Extracted data entries:
* Start *
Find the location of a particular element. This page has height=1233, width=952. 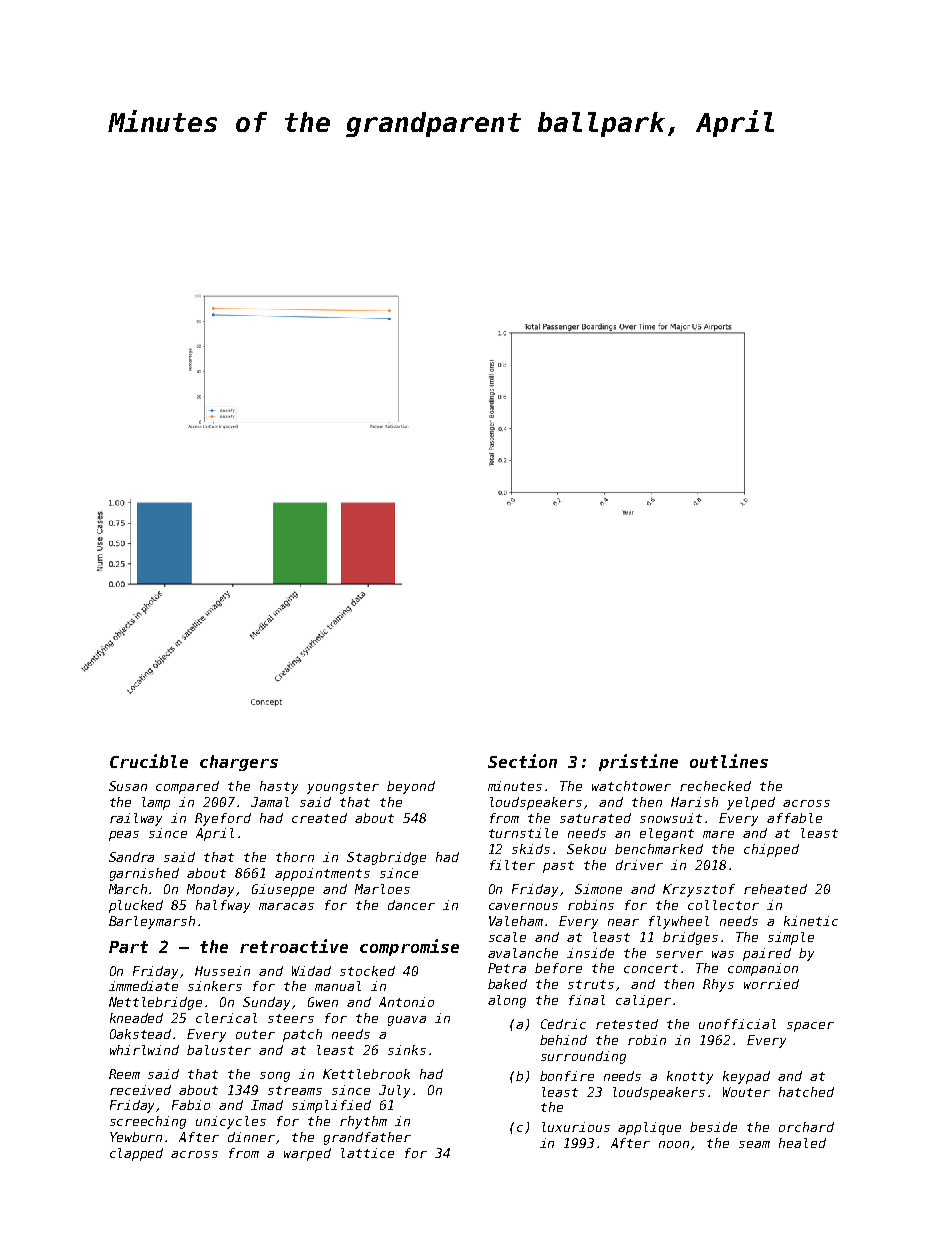

Crucible is located at coordinates (149, 761).
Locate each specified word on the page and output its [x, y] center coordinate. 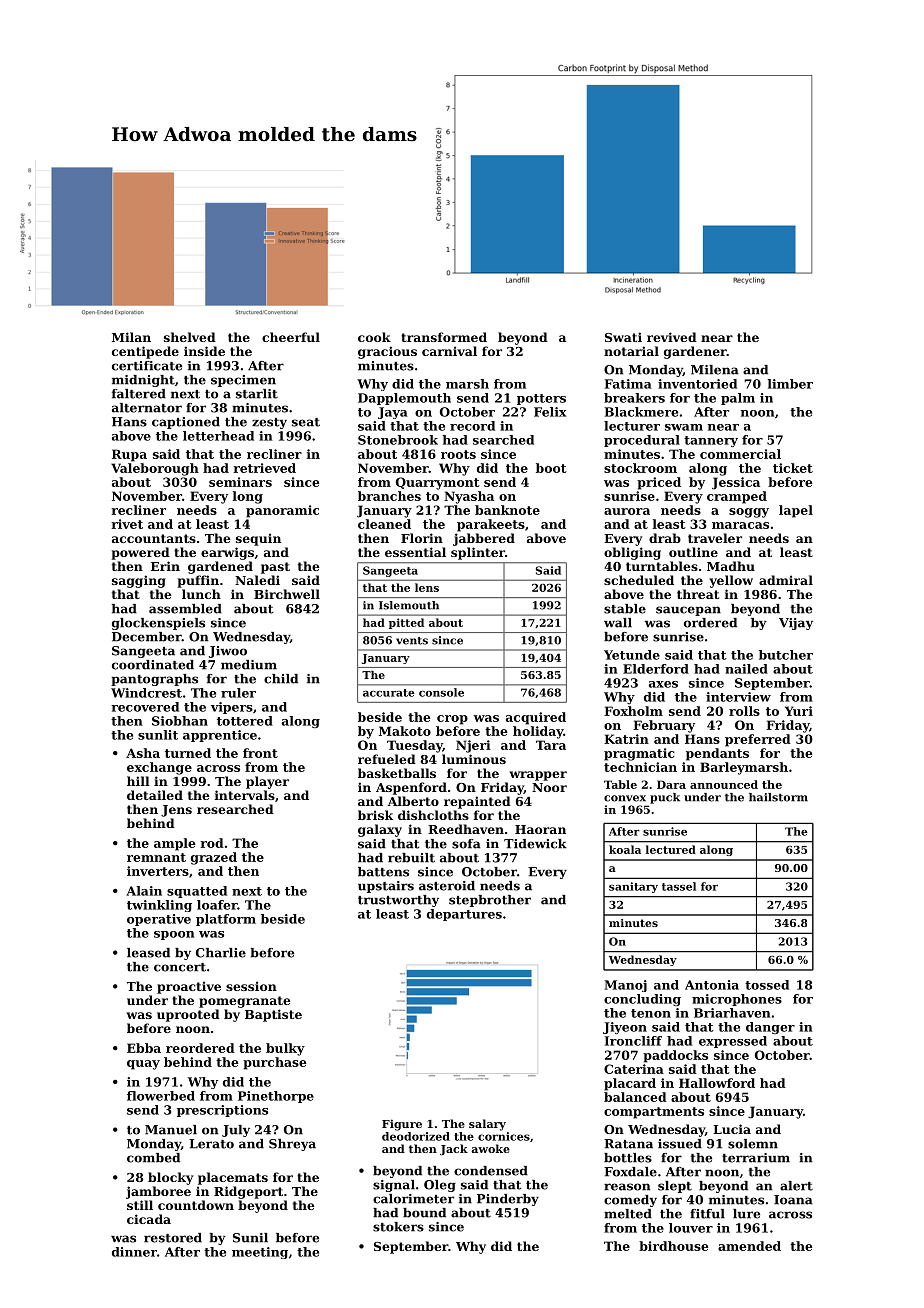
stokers [398, 1227]
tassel [679, 886]
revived [672, 337]
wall [618, 623]
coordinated [153, 665]
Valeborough [155, 469]
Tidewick [535, 844]
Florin [422, 538]
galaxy [380, 830]
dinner [134, 1252]
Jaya [393, 413]
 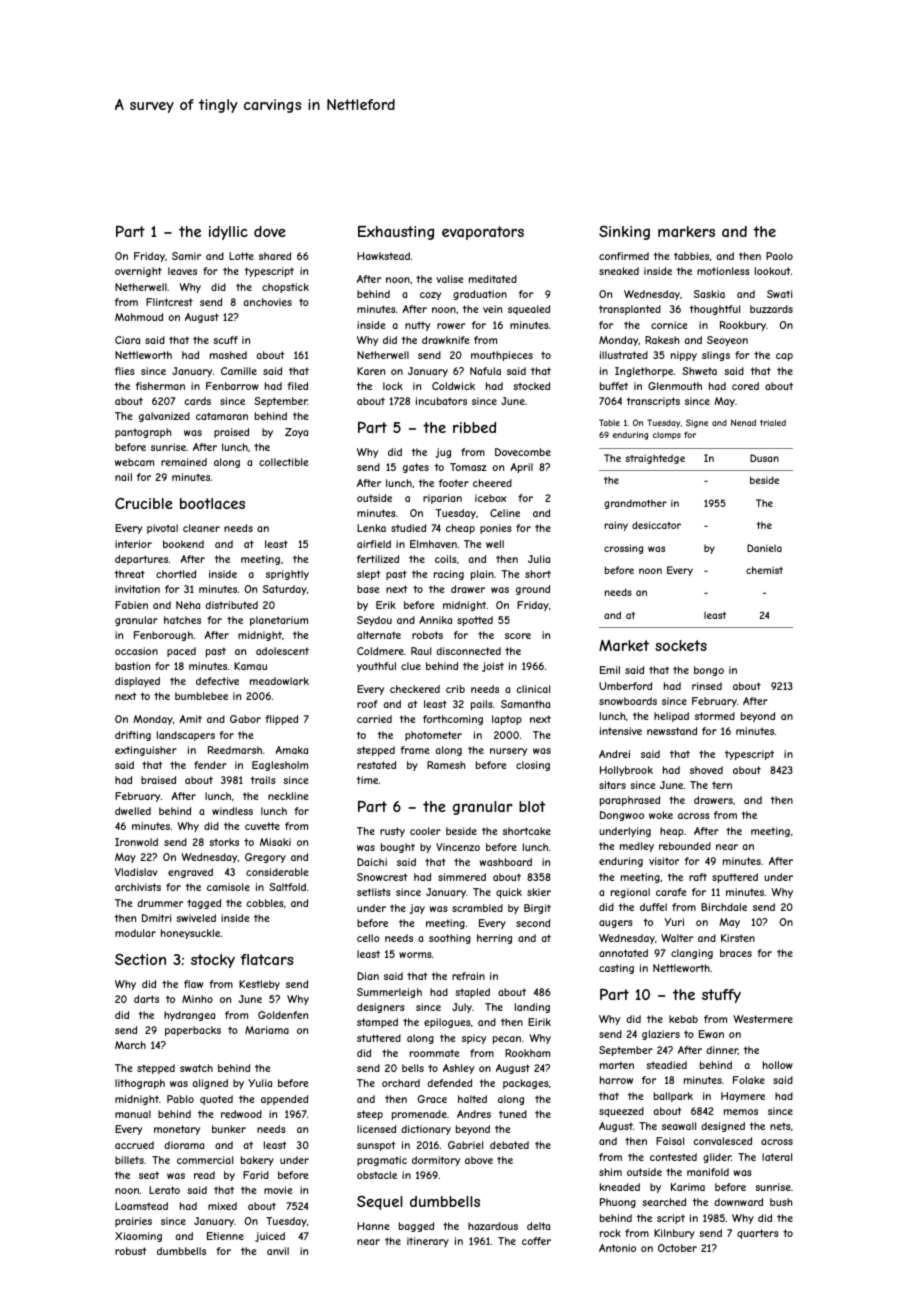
* End *
WORK INSTRUCTIONS: Rewrite all of the records above, swapping "page" for "screen" and changing nothing else. Leave the pictures out of your answer.

RESPONSE BELOW:
Find the location of a particular element. This screen has height=1233, width=952. 

Crucible is located at coordinates (149, 761).
Locate each specified word on the screen and output its [x, y] center coordinate. 
stokers [398, 1227]
tassel [679, 886]
revived [672, 337]
wall [618, 623]
coordinated [153, 665]
Valeborough [155, 469]
Tidewick [535, 844]
Florin [422, 538]
galaxy [380, 830]
dinner [134, 1252]
Jaya [393, 413]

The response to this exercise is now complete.